## EXERCISE MATERIALS

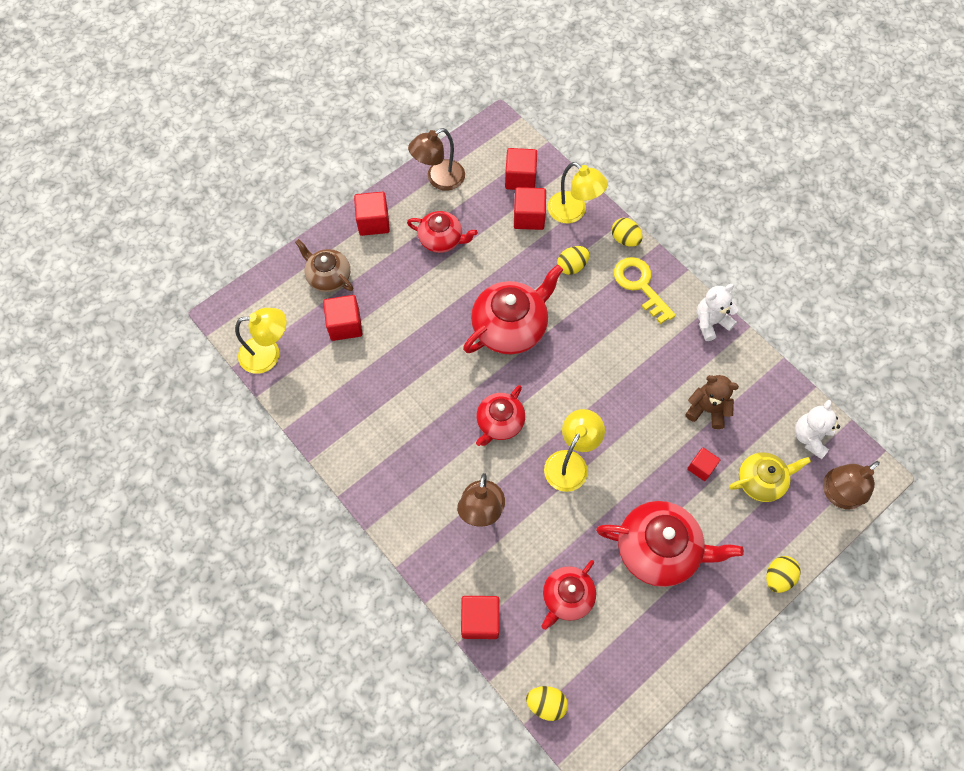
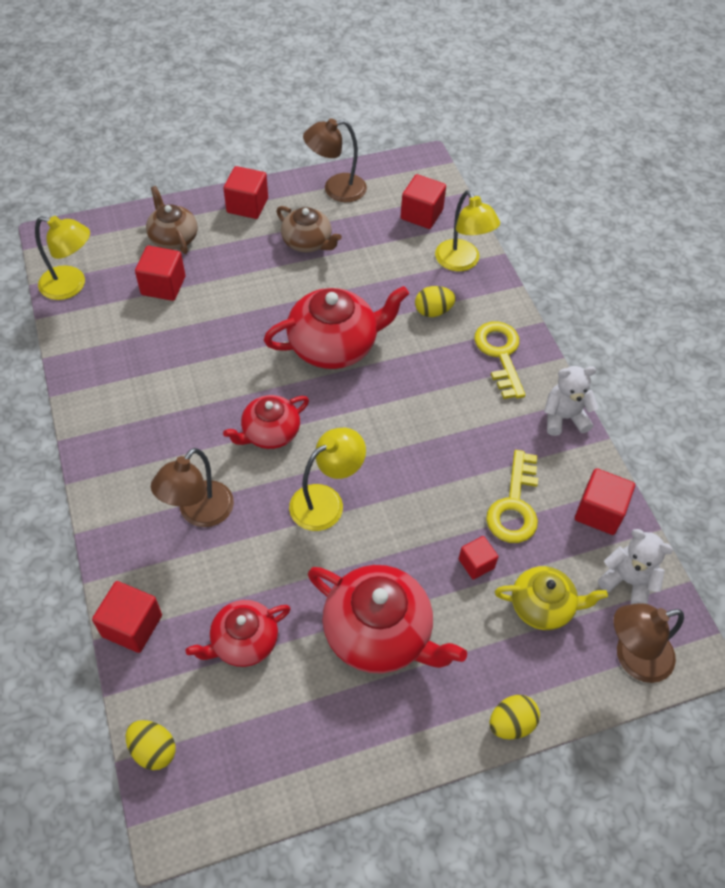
camera: 20 degrees right, 10 degrees down
red teapot [407,211,478,253] -> brown teapot [276,206,342,252]
red cube [514,187,546,230] -> red cube moved to [575,468,635,535]
yellow egg [612,218,643,247] -> none
brown teddy bear [685,375,739,429] -> yellow key [486,450,538,543]
white teddy bear [795,400,840,459] -> white teddy bear turned 75 degrees clockwise [598,529,673,604]

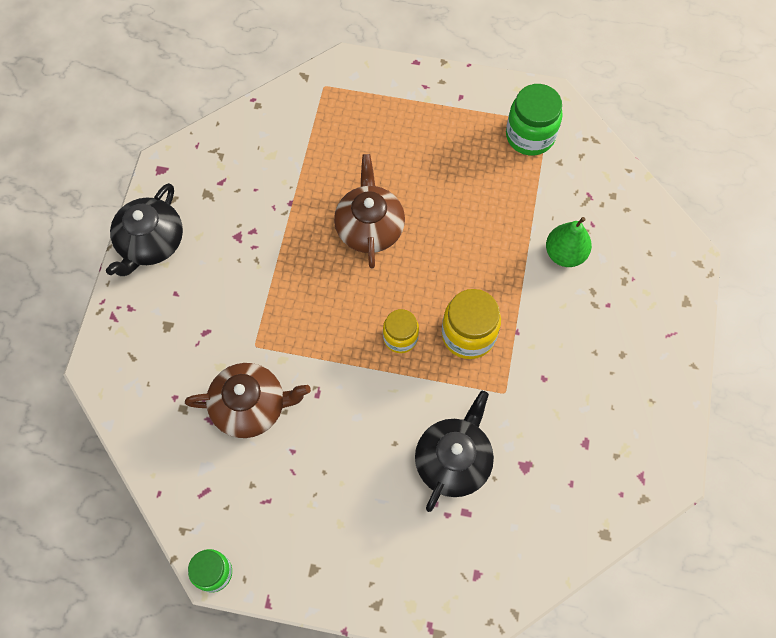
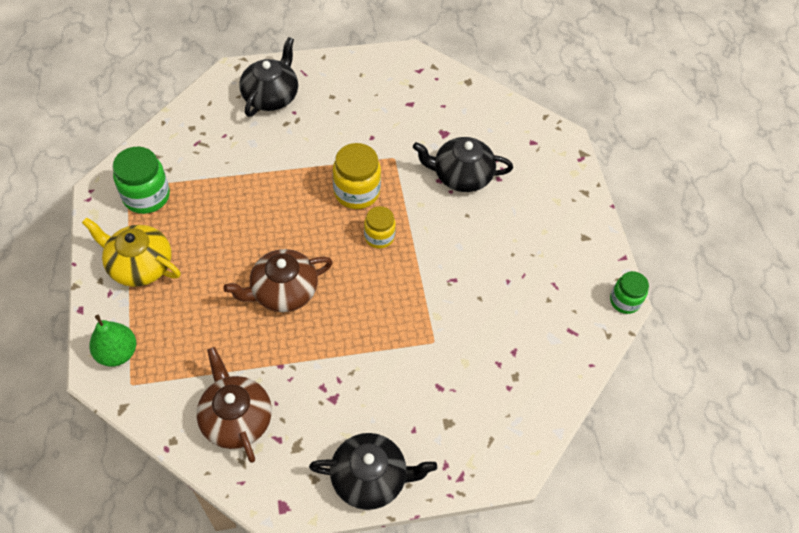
camera: 115 degrees left, 10 degrees down
brown teapot [185,363,311,438] -> brown teapot moved to [196,347,272,463]
green pear [546,217,592,267] -> green pear moved to [90,315,136,367]
none -> yellow teapot [82,217,181,287]
none -> black teapot [239,37,298,117]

## PROBLEM REQUIREMENTS
Return the records exactly as they stand, and drop every picture.

## TASK RESULT
camera: 20 degrees right, 10 degrees down
red teapot [407,211,478,253] -> brown teapot [276,206,342,252]
red cube [514,187,546,230] -> red cube moved to [575,468,635,535]
yellow egg [612,218,643,247] -> none
brown teddy bear [685,375,739,429] -> yellow key [486,450,538,543]
white teddy bear [795,400,840,459] -> white teddy bear turned 75 degrees clockwise [598,529,673,604]

camera: 115 degrees left, 10 degrees down
brown teapot [185,363,311,438] -> brown teapot moved to [196,347,272,463]
green pear [546,217,592,267] -> green pear moved to [90,315,136,367]
none -> yellow teapot [82,217,181,287]
none -> black teapot [239,37,298,117]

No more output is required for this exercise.